* _Dataset_:

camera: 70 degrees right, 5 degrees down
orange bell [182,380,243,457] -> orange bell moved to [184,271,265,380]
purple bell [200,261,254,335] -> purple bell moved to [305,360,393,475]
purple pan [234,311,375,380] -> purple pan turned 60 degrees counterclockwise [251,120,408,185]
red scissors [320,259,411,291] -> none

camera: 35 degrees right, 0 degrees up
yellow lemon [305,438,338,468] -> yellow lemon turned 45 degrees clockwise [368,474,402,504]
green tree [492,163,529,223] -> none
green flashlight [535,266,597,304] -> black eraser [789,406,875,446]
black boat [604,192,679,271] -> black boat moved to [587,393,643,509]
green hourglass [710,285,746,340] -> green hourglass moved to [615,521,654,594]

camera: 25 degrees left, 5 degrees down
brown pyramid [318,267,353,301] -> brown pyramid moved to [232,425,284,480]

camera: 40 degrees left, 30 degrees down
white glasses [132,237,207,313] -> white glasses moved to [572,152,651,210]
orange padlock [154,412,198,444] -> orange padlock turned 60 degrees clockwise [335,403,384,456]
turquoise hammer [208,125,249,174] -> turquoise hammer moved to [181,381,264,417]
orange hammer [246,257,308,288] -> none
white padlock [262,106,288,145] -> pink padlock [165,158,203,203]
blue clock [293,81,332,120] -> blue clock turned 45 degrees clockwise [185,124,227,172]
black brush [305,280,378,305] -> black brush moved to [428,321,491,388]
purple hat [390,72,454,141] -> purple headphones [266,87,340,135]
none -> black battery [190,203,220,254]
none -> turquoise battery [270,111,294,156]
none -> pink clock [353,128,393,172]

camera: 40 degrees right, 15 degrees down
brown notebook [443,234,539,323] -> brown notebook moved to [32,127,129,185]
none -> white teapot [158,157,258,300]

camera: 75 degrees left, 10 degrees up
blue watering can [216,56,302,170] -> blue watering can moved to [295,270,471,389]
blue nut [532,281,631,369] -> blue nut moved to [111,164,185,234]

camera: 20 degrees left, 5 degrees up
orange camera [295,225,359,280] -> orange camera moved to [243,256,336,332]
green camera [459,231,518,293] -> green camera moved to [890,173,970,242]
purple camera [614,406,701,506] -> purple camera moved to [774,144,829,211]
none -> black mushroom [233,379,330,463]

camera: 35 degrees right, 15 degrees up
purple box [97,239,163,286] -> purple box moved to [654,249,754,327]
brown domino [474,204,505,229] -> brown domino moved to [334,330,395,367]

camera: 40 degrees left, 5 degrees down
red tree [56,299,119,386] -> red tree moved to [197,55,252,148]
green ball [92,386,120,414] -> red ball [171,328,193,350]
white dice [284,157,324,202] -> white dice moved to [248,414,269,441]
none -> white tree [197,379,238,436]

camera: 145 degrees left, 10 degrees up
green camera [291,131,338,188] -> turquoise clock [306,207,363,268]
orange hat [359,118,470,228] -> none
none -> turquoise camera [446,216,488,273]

* _Task description_: Transcribe every record above exactly.

* _Task response_:
camera: 70 degrees right, 5 degrees down
orange bell [182,380,243,457] -> orange bell moved to [184,271,265,380]
purple bell [200,261,254,335] -> purple bell moved to [305,360,393,475]
purple pan [234,311,375,380] -> purple pan turned 60 degrees counterclockwise [251,120,408,185]
red scissors [320,259,411,291] -> none

camera: 35 degrees right, 0 degrees up
yellow lemon [305,438,338,468] -> yellow lemon turned 45 degrees clockwise [368,474,402,504]
green tree [492,163,529,223] -> none
green flashlight [535,266,597,304] -> black eraser [789,406,875,446]
black boat [604,192,679,271] -> black boat moved to [587,393,643,509]
green hourglass [710,285,746,340] -> green hourglass moved to [615,521,654,594]

camera: 25 degrees left, 5 degrees down
brown pyramid [318,267,353,301] -> brown pyramid moved to [232,425,284,480]

camera: 40 degrees left, 30 degrees down
white glasses [132,237,207,313] -> white glasses moved to [572,152,651,210]
orange padlock [154,412,198,444] -> orange padlock turned 60 degrees clockwise [335,403,384,456]
turquoise hammer [208,125,249,174] -> turquoise hammer moved to [181,381,264,417]
orange hammer [246,257,308,288] -> none
white padlock [262,106,288,145] -> pink padlock [165,158,203,203]
blue clock [293,81,332,120] -> blue clock turned 45 degrees clockwise [185,124,227,172]
black brush [305,280,378,305] -> black brush moved to [428,321,491,388]
purple hat [390,72,454,141] -> purple headphones [266,87,340,135]
none -> black battery [190,203,220,254]
none -> turquoise battery [270,111,294,156]
none -> pink clock [353,128,393,172]

camera: 40 degrees right, 15 degrees down
brown notebook [443,234,539,323] -> brown notebook moved to [32,127,129,185]
none -> white teapot [158,157,258,300]

camera: 75 degrees left, 10 degrees up
blue watering can [216,56,302,170] -> blue watering can moved to [295,270,471,389]
blue nut [532,281,631,369] -> blue nut moved to [111,164,185,234]

camera: 20 degrees left, 5 degrees up
orange camera [295,225,359,280] -> orange camera moved to [243,256,336,332]
green camera [459,231,518,293] -> green camera moved to [890,173,970,242]
purple camera [614,406,701,506] -> purple camera moved to [774,144,829,211]
none -> black mushroom [233,379,330,463]

camera: 35 degrees right, 15 degrees up
purple box [97,239,163,286] -> purple box moved to [654,249,754,327]
brown domino [474,204,505,229] -> brown domino moved to [334,330,395,367]

camera: 40 degrees left, 5 degrees down
red tree [56,299,119,386] -> red tree moved to [197,55,252,148]
green ball [92,386,120,414] -> red ball [171,328,193,350]
white dice [284,157,324,202] -> white dice moved to [248,414,269,441]
none -> white tree [197,379,238,436]

camera: 145 degrees left, 10 degrees up
green camera [291,131,338,188] -> turquoise clock [306,207,363,268]
orange hat [359,118,470,228] -> none
none -> turquoise camera [446,216,488,273]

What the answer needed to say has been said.